> [Work task]: Pictures are to be dropped, and only the lines from the one containing "none -> white brick A5:F5 level 1" through the end of the data below are to be reproduced as written.

> [Listed entries]:
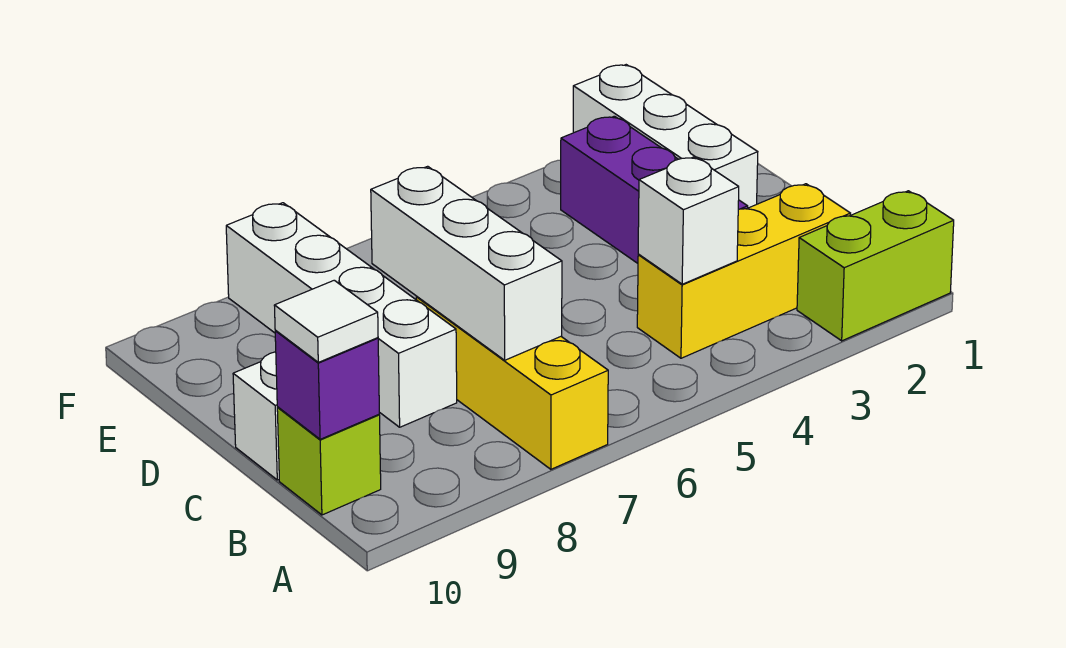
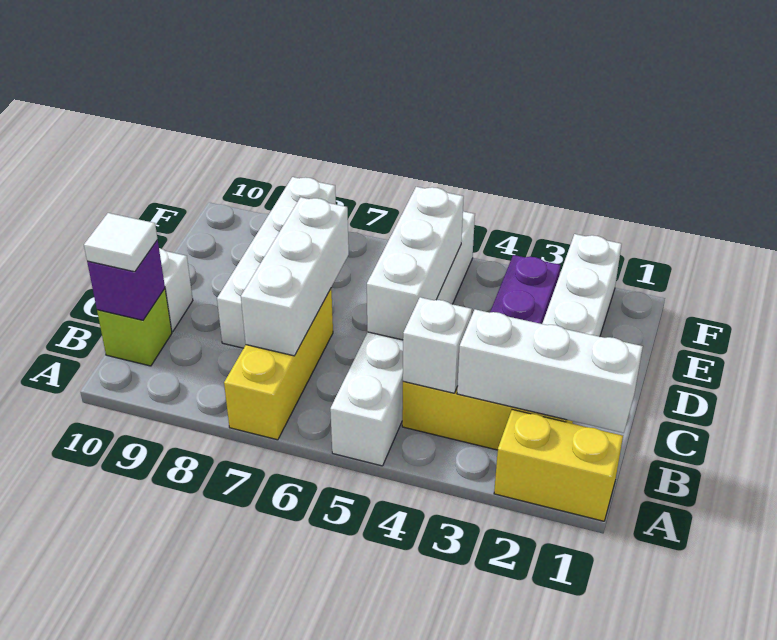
lime brick A1:A2 level 1 -> yellow brick A1:A2 level 1
none -> white brick A5:F5 level 1
none -> white brick B1:B3 level 2
none -> white brick C5:E5 level 2

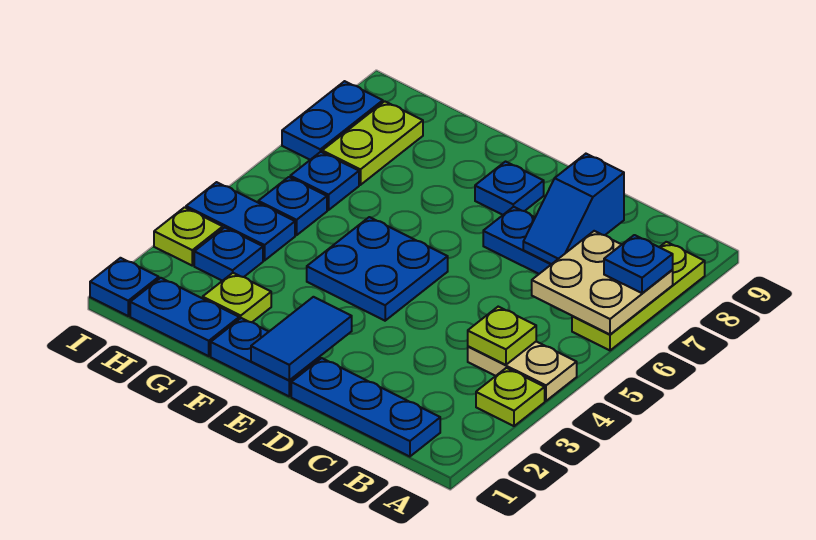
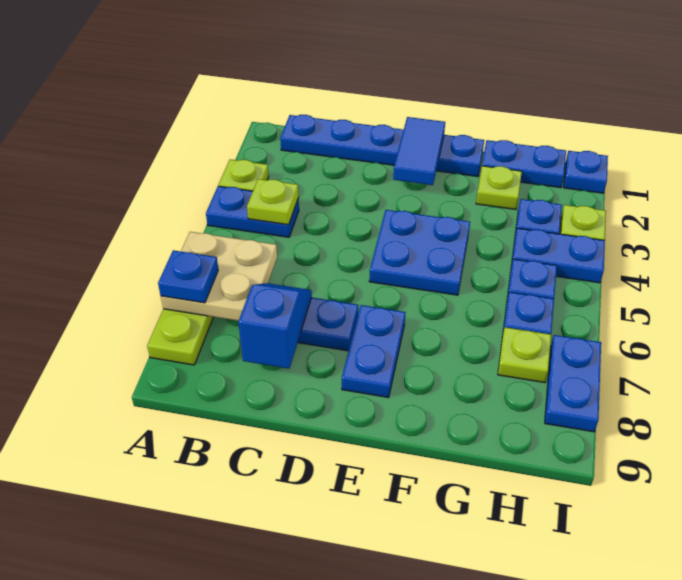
tan plate A4:B4 level 1 -> blue plate A4:B4 level 1
blue plate E8 level 1 -> blue plate E7:E8 level 1
lime plate H7:H8 level 1 -> lime plate H7 level 1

> [Task answer]:
none -> white brick A5:F5 level 1
none -> white brick B1:B3 level 2
none -> white brick C5:E5 level 2

tan plate A4:B4 level 1 -> blue plate A4:B4 level 1
blue plate E8 level 1 -> blue plate E7:E8 level 1
lime plate H7:H8 level 1 -> lime plate H7 level 1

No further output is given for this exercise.